[[ Records for this exercise, beginning ]]

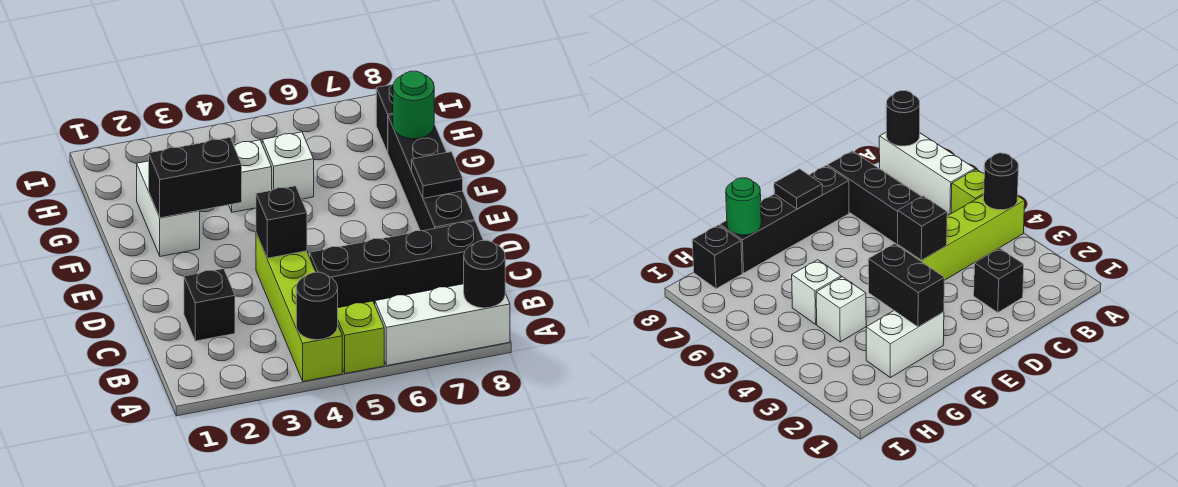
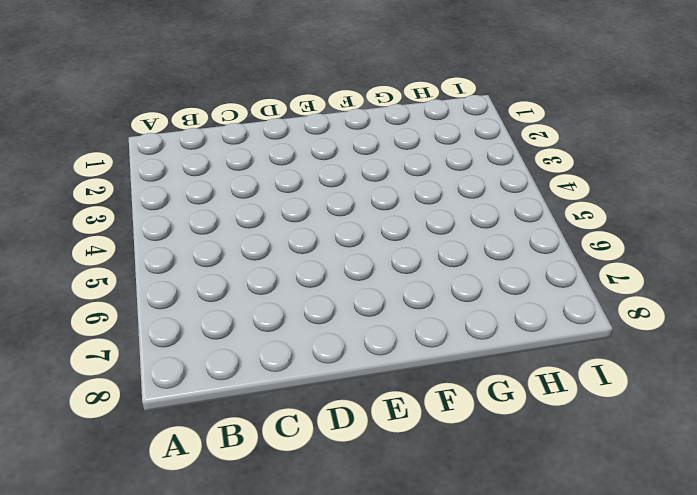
none -> lime brick A4:D4 level 1
none -> lime brick A5 level 1
none -> white brick A6:A8 level 1

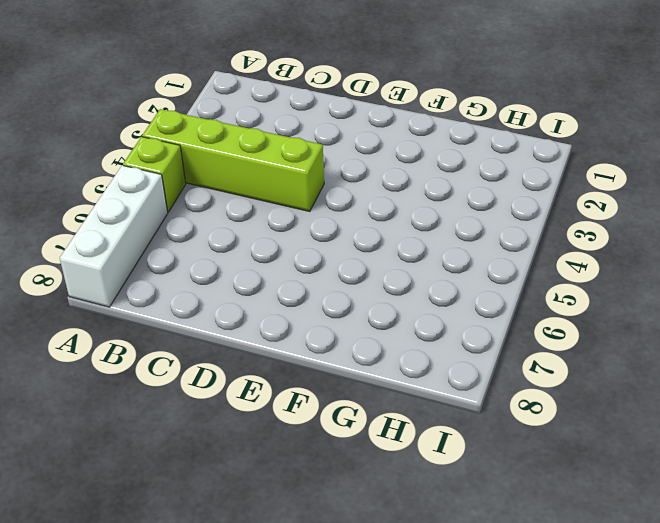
none -> black brick C2 level 1
none -> black brick C5:C8 level 1
none -> black brick D8:G8 level 1

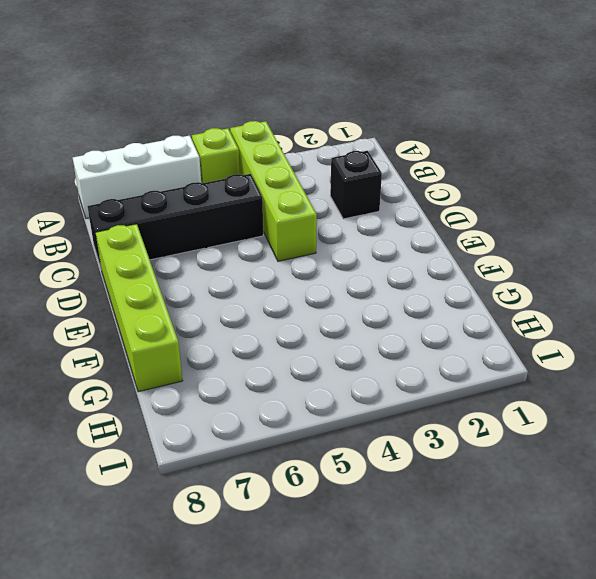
lime brick D8:G8 level 1 -> black brick D8:G8 level 1
none -> white brick F2:G2 level 1
none -> white brick G4 level 1
none -> white brick G5 level 1

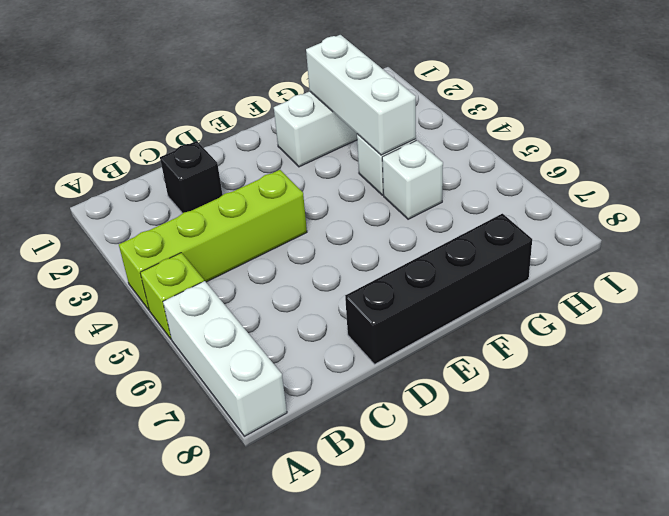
white brick G2:G4 level 2 -> none
none -> black brick C5:C8 level 1
none -> black brick H8 level 1
none -> black round brick A4 level 2

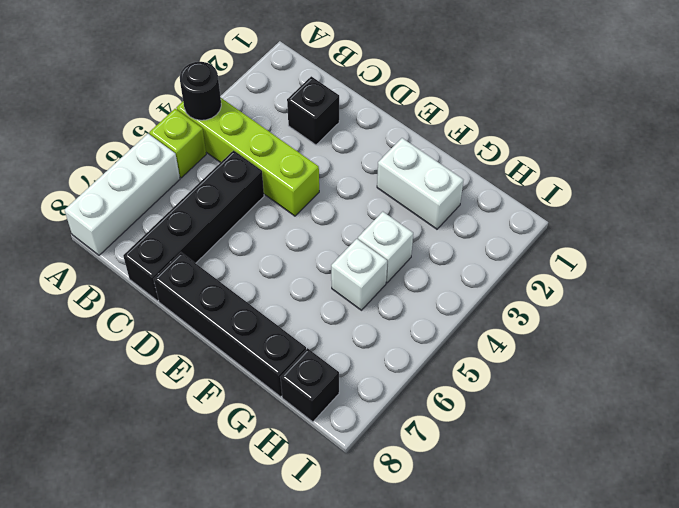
none -> black round brick A8 level 2
none -> black brick D4 level 2
none -> black tile E8 level 2

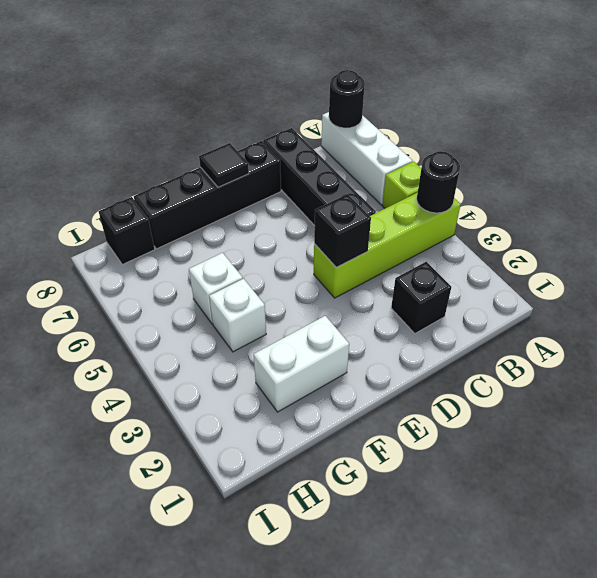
none -> black brick F2:F3 level 2
none -> green round brick G8 level 2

[[ Records for this exercise, end ]]

Without the pictures, reproduce every record exactly as it appears above.

**Answer for the task**
none -> lime brick A4:D4 level 1
none -> lime brick A5 level 1
none -> white brick A6:A8 level 1

none -> black brick C2 level 1
none -> black brick C5:C8 level 1
none -> black brick D8:G8 level 1

lime brick D8:G8 level 1 -> black brick D8:G8 level 1
none -> white brick F2:G2 level 1
none -> white brick G4 level 1
none -> white brick G5 level 1

white brick G2:G4 level 2 -> none
none -> black brick C5:C8 level 1
none -> black brick H8 level 1
none -> black round brick A4 level 2

none -> black round brick A8 level 2
none -> black brick D4 level 2
none -> black tile E8 level 2

none -> black brick F2:F3 level 2
none -> green round brick G8 level 2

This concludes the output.